[ASSIGNMENT]: Pull every line containing "triangle" from the listing below.
.....
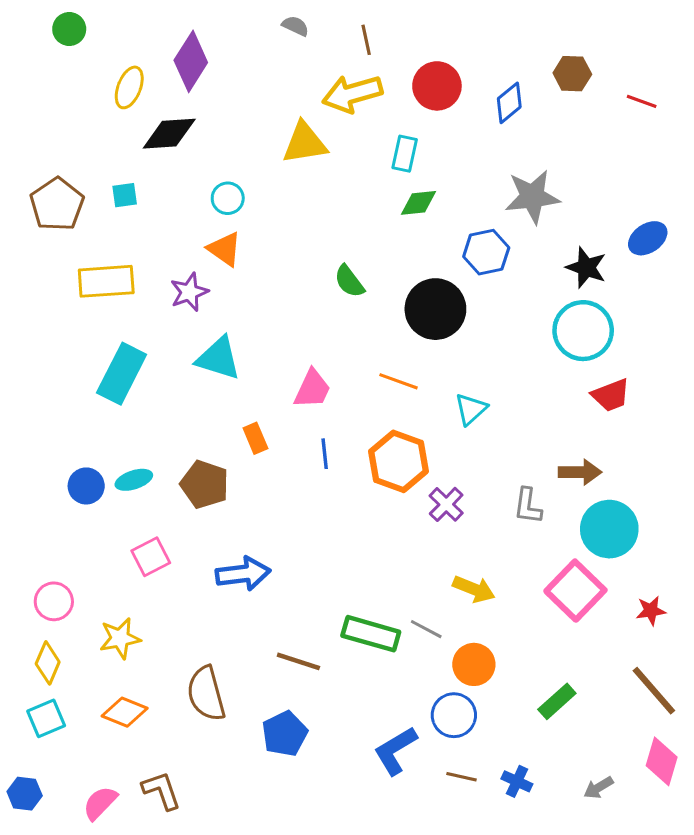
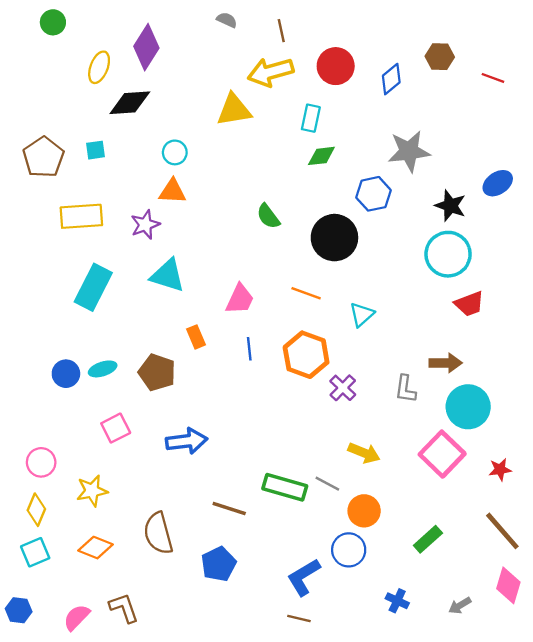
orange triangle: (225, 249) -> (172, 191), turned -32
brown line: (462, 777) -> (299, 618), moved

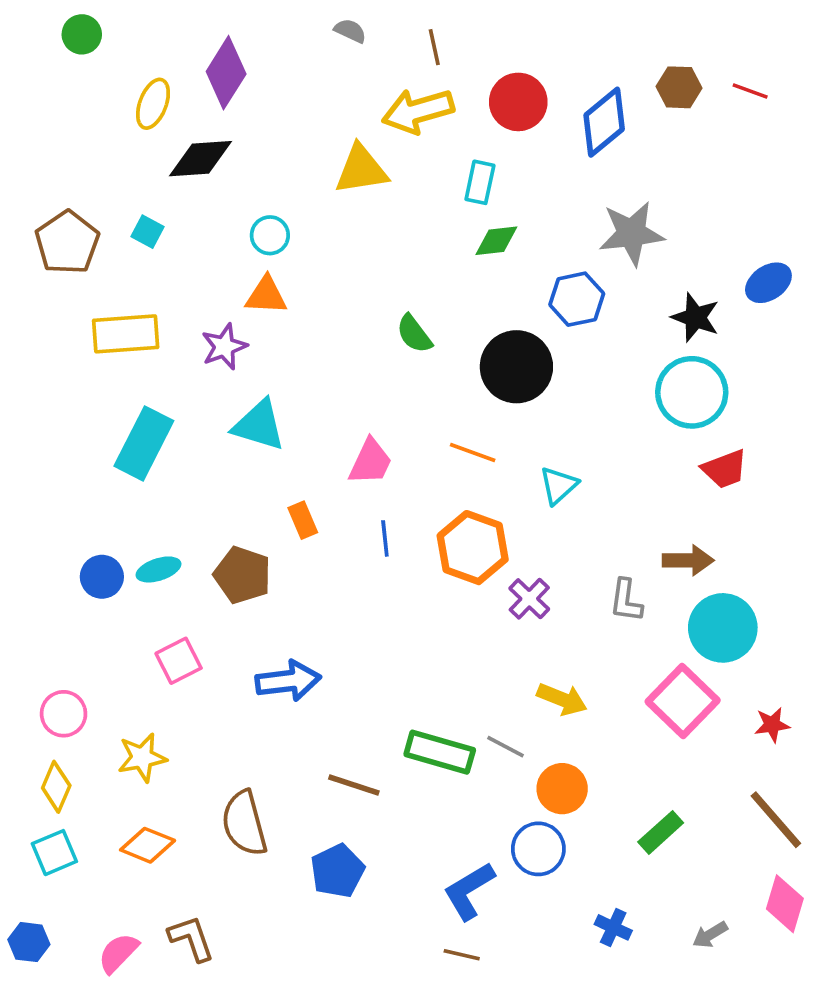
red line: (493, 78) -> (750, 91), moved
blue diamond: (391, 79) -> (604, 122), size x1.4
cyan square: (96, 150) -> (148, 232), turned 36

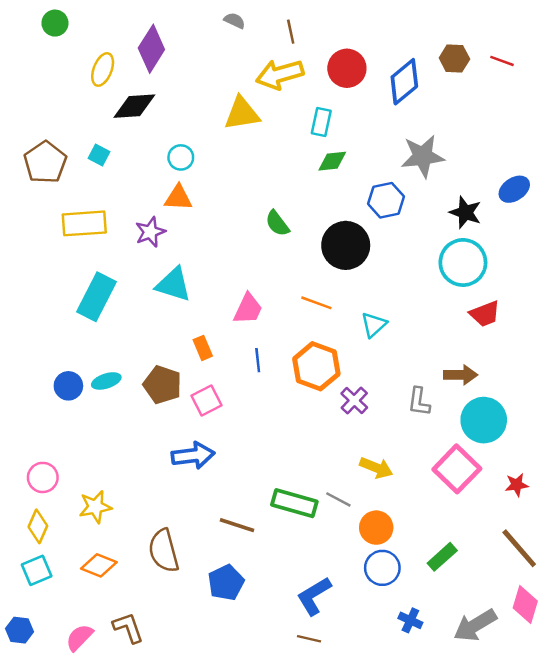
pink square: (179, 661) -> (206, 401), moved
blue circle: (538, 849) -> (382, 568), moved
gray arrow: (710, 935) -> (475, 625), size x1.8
.....
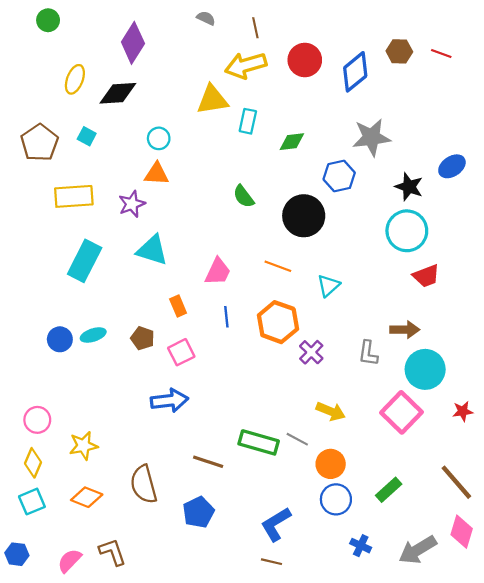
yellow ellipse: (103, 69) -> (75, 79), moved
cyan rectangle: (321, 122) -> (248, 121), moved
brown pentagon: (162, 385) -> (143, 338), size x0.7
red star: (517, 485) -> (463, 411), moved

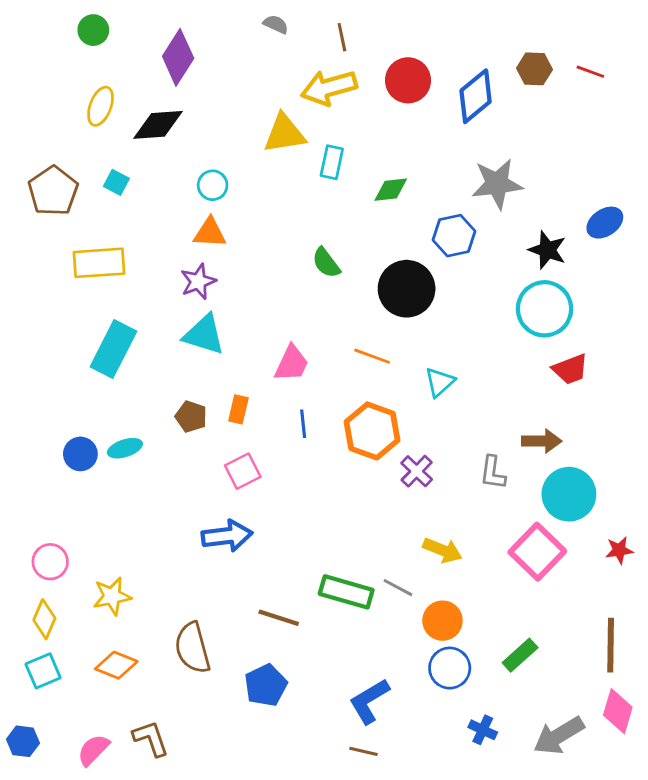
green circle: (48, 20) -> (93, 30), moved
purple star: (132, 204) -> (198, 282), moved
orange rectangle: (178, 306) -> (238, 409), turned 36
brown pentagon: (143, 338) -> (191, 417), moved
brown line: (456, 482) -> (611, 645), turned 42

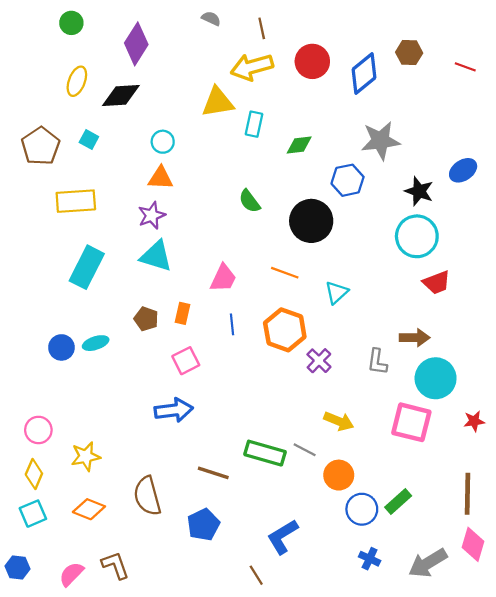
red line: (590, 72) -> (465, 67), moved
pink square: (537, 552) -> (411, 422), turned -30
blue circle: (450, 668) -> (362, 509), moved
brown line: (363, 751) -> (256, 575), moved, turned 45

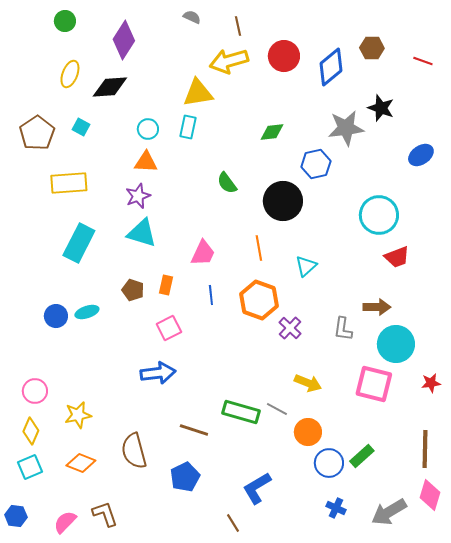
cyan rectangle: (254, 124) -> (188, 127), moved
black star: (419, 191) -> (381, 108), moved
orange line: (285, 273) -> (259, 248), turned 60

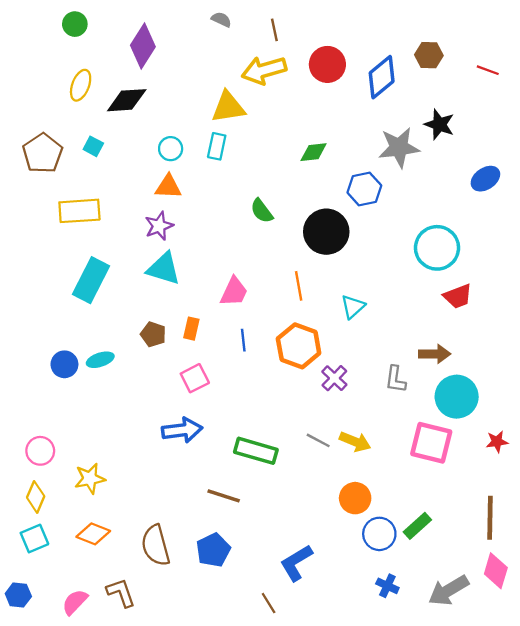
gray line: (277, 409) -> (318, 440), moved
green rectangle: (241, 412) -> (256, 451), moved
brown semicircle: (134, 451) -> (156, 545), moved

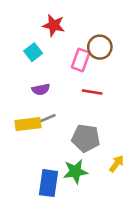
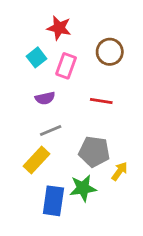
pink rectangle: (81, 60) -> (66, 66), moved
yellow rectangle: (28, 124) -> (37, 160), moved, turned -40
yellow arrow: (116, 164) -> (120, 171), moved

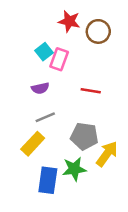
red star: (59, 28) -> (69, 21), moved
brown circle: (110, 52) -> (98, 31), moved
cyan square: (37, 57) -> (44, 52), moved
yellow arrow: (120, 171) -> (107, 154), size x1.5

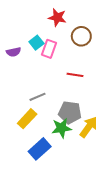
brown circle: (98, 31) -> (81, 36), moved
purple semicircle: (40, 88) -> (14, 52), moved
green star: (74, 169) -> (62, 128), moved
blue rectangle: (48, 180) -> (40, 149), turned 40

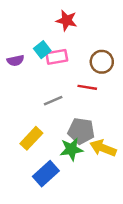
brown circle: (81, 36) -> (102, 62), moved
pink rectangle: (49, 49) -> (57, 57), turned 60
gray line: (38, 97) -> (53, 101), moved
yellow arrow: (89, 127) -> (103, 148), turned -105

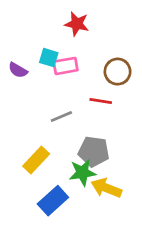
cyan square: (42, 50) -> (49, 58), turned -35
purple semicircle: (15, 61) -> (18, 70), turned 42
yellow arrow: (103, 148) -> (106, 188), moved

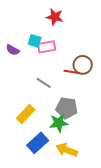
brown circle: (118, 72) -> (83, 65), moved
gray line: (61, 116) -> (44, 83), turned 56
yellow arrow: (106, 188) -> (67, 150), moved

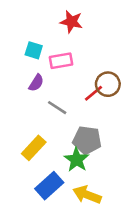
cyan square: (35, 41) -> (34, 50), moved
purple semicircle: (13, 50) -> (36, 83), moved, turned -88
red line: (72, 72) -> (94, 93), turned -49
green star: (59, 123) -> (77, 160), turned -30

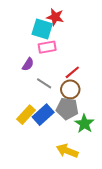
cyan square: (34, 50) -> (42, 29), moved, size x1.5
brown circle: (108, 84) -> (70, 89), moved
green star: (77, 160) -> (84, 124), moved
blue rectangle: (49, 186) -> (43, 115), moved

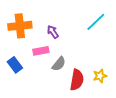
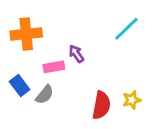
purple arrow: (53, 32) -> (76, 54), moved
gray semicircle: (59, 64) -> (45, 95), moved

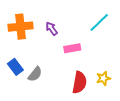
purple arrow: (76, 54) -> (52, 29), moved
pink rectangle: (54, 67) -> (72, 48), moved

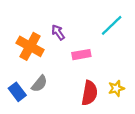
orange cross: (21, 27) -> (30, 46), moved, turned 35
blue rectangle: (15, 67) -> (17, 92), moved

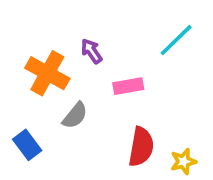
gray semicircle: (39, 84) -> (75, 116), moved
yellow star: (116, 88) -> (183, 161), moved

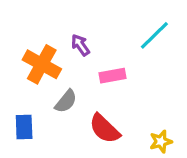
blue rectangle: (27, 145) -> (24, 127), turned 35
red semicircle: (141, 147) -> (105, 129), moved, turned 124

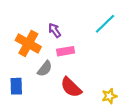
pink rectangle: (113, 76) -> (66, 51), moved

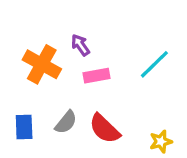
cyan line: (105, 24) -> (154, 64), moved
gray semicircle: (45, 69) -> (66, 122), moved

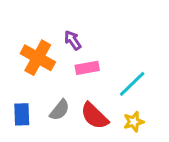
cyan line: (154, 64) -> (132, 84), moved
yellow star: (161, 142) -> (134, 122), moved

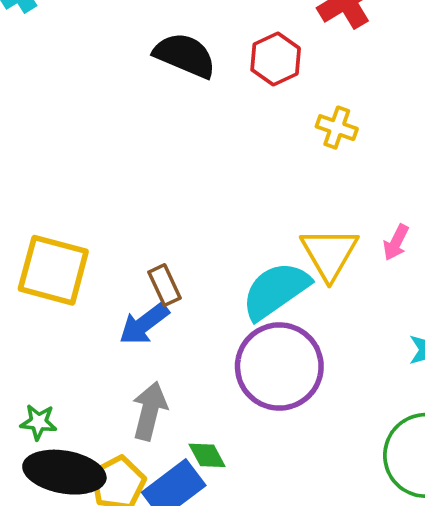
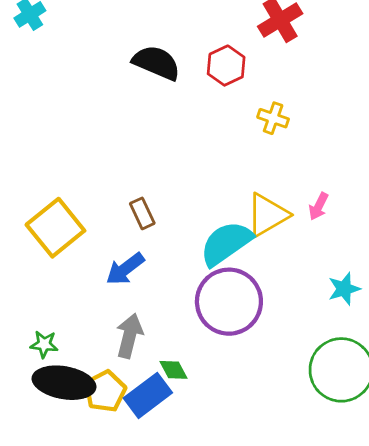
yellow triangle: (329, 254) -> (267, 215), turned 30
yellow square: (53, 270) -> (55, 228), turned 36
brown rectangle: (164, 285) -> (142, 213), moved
.....
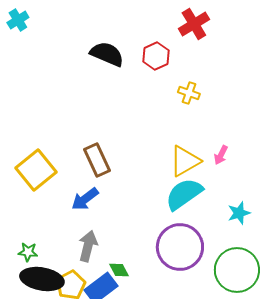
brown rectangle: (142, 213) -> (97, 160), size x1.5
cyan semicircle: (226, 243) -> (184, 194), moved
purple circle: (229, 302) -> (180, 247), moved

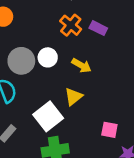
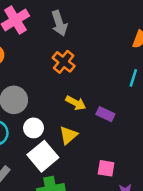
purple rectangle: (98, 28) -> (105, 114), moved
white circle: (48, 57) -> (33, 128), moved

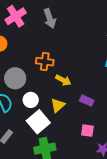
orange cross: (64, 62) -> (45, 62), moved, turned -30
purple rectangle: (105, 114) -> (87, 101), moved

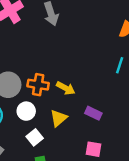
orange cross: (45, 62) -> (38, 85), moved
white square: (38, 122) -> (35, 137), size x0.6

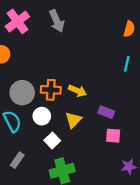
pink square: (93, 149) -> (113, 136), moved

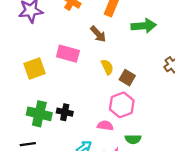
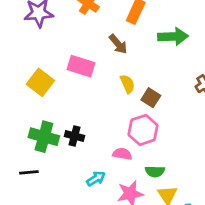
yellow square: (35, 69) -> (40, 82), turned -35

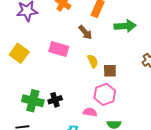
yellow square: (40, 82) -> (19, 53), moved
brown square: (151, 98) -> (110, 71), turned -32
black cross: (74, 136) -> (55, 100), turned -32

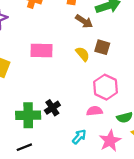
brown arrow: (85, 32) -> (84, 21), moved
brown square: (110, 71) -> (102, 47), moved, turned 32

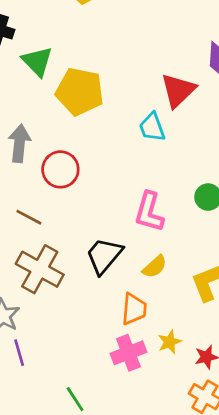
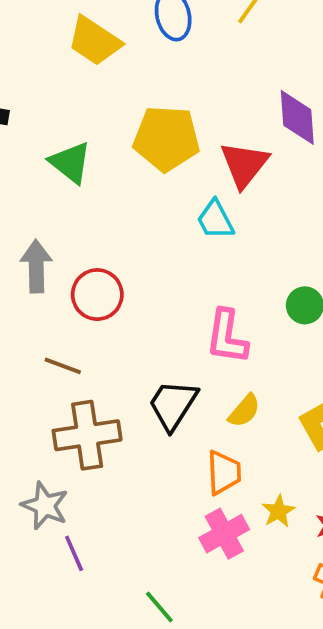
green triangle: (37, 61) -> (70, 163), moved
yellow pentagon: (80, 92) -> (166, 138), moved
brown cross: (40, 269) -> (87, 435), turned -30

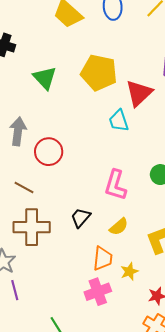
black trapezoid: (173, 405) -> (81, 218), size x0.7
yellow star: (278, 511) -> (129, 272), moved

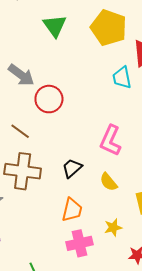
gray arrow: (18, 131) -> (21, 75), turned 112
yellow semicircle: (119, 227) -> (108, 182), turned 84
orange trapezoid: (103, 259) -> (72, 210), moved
.....
[FINISHED TASK]:
orange triangle: (225, 249) -> (172, 191), turned -32
yellow triangle: (329, 254) -> (267, 215), turned 30
green triangle: (37, 61) -> (70, 163), moved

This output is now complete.